## What is needed
Search the material below for the string "attached" and list each line that holds it.

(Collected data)
....
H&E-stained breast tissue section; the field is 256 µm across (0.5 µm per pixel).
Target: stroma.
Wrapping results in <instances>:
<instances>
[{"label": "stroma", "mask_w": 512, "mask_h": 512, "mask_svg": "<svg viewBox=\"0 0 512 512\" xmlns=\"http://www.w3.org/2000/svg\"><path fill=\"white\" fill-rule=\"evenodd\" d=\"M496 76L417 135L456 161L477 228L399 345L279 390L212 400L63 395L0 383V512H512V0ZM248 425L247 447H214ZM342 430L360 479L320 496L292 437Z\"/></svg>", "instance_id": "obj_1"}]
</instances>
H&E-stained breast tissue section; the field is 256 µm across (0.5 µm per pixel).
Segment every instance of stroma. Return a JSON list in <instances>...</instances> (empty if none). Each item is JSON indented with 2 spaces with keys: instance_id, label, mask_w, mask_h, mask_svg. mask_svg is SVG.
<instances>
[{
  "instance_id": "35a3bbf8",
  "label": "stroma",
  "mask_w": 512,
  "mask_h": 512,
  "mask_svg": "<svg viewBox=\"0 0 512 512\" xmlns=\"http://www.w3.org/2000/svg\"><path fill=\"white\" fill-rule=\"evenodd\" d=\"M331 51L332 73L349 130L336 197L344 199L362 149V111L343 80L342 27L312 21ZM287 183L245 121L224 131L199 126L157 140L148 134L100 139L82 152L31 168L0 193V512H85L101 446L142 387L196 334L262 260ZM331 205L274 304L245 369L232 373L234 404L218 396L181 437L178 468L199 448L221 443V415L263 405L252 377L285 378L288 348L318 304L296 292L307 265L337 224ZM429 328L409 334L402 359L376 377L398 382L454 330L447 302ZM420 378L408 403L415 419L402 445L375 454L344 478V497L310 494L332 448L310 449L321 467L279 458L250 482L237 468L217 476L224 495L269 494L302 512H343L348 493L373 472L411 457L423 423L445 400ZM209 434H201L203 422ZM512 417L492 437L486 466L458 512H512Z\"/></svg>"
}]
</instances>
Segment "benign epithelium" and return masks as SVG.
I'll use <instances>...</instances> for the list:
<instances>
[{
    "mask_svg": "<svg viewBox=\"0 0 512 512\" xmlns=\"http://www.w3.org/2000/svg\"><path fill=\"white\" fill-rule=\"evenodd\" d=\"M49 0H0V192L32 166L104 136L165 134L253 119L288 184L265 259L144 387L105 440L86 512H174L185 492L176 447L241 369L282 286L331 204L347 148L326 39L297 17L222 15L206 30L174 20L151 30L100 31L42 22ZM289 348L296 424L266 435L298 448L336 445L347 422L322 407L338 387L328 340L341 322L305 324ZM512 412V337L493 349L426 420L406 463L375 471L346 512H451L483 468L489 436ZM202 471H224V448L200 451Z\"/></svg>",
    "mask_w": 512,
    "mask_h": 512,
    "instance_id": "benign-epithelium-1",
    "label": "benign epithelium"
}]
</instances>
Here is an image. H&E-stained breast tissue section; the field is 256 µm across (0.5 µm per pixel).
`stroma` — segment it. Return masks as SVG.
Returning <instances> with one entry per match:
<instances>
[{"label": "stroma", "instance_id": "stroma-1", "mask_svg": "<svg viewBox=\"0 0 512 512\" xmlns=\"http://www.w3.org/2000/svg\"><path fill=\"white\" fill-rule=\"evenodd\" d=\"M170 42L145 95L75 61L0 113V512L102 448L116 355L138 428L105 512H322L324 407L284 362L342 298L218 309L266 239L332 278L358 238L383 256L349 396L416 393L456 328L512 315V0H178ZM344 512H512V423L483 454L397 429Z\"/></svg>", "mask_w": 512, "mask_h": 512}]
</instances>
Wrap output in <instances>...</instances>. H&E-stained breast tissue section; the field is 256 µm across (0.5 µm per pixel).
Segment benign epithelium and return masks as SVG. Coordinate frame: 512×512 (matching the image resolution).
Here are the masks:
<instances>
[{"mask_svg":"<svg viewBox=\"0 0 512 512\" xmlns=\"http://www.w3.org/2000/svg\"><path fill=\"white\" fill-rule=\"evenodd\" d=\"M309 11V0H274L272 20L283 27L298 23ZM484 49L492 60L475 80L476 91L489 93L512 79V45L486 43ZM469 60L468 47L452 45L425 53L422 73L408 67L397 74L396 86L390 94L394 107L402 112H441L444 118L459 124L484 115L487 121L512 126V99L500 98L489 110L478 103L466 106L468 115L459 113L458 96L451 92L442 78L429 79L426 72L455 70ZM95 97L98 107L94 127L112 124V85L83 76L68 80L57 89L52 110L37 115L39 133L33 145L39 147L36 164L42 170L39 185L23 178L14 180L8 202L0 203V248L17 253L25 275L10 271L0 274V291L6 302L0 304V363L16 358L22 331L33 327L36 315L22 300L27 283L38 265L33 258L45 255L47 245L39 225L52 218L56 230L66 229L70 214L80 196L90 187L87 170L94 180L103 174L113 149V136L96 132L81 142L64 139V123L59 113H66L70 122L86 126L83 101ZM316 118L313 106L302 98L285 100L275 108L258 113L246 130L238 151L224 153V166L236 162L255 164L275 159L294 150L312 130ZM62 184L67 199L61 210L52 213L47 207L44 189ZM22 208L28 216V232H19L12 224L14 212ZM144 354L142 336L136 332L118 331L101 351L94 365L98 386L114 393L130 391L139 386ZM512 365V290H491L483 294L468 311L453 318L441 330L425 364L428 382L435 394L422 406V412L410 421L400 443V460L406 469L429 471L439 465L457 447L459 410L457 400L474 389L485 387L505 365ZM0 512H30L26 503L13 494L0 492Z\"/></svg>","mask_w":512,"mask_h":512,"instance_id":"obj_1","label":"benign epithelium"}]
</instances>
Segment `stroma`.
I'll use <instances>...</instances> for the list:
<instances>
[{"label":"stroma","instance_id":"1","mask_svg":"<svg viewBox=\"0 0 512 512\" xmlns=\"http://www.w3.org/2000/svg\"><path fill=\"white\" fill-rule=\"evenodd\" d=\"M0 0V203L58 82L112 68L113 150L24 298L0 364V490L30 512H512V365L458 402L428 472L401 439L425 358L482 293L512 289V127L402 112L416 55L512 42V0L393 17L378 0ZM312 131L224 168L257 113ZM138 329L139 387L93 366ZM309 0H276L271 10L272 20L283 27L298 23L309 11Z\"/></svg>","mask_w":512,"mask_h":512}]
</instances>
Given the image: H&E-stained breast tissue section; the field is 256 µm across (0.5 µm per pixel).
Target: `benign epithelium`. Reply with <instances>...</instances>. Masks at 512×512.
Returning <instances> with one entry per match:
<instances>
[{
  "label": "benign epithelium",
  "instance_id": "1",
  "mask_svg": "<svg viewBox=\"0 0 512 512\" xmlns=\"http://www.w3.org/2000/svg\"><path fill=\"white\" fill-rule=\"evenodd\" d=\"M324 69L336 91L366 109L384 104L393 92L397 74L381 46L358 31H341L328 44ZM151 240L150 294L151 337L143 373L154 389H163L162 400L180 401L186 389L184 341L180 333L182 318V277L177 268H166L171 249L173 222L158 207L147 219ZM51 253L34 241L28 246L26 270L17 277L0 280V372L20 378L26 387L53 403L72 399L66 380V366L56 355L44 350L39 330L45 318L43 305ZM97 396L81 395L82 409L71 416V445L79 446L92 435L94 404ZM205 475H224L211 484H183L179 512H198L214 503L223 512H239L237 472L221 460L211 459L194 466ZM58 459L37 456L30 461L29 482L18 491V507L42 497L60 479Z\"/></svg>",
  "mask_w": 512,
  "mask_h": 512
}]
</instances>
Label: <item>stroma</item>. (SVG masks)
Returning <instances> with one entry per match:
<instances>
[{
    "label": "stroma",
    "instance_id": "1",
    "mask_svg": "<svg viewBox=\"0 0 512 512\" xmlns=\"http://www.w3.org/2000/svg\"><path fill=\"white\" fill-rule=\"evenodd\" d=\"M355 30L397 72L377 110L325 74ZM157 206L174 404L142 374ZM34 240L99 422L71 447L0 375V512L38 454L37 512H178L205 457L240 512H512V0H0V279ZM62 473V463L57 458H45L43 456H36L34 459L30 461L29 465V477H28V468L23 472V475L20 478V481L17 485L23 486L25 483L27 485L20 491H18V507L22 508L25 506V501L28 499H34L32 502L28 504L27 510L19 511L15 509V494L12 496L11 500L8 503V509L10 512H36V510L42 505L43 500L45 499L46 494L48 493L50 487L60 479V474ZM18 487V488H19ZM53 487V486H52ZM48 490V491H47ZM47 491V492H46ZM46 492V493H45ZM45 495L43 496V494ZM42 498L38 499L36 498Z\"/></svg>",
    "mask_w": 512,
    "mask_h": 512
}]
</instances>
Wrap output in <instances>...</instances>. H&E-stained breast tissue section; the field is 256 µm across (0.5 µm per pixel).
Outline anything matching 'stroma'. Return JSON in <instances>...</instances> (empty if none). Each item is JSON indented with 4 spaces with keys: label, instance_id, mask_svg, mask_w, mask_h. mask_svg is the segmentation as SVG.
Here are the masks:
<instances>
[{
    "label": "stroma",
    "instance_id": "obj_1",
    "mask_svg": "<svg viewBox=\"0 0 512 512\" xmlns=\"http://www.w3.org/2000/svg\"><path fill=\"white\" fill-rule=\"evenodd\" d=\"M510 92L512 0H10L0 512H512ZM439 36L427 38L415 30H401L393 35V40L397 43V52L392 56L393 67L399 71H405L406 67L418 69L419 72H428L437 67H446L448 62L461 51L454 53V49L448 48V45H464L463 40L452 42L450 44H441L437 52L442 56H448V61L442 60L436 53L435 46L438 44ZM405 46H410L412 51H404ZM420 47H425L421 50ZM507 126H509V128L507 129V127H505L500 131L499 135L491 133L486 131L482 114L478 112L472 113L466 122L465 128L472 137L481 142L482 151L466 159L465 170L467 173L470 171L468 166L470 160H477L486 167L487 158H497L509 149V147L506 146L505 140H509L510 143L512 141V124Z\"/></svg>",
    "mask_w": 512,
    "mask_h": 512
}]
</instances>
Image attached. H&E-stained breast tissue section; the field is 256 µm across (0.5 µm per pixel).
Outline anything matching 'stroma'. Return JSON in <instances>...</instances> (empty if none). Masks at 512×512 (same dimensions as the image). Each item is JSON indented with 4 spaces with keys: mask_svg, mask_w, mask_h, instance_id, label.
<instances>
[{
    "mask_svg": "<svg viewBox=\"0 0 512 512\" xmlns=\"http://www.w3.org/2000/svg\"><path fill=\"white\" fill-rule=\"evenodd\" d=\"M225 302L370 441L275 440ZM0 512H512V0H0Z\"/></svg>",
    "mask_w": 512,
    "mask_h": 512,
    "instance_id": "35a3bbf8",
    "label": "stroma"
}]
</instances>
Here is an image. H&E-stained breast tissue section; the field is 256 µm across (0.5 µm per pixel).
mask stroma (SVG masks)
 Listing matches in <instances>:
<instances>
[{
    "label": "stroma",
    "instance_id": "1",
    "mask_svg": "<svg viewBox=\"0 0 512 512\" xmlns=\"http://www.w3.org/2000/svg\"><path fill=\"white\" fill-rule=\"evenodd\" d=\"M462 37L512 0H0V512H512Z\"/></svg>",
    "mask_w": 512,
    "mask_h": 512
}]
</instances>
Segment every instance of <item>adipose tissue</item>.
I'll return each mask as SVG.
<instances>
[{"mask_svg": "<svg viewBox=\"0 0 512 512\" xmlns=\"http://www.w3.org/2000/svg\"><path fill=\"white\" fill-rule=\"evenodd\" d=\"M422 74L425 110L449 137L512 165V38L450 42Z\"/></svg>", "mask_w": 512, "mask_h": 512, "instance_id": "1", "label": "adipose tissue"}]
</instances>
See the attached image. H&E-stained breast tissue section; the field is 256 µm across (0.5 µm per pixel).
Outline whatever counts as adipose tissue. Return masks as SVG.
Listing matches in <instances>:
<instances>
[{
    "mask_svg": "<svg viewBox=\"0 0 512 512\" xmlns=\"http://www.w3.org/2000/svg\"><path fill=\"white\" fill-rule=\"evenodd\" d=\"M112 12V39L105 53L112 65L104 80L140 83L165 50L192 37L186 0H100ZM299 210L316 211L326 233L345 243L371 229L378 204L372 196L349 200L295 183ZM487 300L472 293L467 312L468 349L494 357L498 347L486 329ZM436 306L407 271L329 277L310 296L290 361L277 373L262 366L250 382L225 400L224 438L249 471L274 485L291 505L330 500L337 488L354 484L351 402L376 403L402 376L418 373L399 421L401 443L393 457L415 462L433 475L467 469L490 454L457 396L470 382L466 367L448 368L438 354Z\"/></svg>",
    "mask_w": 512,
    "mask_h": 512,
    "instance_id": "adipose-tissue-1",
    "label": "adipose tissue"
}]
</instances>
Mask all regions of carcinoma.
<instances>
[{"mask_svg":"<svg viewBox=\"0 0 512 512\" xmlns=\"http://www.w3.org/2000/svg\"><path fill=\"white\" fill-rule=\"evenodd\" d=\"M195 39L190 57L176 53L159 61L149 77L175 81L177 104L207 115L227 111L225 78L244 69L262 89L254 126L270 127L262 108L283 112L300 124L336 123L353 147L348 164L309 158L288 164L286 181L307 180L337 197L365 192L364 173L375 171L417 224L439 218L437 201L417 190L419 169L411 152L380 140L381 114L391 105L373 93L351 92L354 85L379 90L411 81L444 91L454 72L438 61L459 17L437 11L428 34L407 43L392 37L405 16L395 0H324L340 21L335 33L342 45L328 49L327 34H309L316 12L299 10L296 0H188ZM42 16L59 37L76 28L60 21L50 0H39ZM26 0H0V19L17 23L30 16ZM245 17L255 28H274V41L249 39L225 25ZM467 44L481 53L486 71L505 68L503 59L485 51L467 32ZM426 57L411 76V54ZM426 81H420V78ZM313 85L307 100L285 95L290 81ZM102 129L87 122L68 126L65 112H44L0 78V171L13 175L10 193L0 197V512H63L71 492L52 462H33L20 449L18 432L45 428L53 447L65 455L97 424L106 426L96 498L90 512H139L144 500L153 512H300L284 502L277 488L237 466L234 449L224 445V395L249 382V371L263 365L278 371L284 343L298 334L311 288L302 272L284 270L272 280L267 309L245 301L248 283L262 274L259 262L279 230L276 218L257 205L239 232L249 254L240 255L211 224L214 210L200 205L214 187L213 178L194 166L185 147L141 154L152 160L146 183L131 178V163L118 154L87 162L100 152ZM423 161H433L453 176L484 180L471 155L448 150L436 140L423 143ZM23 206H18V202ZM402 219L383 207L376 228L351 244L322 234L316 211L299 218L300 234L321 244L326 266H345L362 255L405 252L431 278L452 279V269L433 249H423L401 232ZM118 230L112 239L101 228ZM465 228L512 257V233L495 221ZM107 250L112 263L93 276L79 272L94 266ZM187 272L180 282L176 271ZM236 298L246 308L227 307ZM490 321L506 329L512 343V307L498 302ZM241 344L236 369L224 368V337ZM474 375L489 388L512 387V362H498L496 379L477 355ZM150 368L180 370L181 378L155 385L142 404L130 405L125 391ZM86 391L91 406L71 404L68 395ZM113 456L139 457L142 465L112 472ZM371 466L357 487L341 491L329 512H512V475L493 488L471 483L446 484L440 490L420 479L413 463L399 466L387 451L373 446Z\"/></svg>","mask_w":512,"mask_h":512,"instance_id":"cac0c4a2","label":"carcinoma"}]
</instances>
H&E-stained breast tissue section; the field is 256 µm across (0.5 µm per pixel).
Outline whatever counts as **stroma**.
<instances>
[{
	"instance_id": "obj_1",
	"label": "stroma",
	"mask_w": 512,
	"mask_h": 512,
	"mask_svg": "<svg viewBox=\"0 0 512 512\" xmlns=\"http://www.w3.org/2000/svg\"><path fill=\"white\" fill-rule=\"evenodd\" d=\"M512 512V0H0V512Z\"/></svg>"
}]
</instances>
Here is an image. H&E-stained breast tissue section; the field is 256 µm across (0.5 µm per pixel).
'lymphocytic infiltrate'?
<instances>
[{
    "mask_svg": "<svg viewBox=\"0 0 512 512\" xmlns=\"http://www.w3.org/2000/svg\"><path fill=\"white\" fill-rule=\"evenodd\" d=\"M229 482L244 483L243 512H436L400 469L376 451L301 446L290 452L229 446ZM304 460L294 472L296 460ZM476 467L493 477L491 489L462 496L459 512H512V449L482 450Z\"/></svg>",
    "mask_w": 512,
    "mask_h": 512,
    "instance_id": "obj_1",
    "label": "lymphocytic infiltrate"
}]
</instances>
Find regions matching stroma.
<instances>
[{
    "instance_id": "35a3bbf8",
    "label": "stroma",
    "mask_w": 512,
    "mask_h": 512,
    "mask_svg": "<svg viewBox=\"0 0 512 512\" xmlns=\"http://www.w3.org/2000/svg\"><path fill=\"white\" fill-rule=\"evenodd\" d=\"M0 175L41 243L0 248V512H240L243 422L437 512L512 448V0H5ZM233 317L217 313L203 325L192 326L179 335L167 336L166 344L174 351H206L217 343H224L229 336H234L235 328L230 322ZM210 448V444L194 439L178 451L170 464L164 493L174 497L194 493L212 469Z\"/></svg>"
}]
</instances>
....
## Result for this task
Image attached. H&E-stained breast tissue section; the field is 256 µm across (0.5 µm per pixel).
See the attached image. H&E-stained breast tissue section; the field is 256 µm across (0.5 µm per pixel).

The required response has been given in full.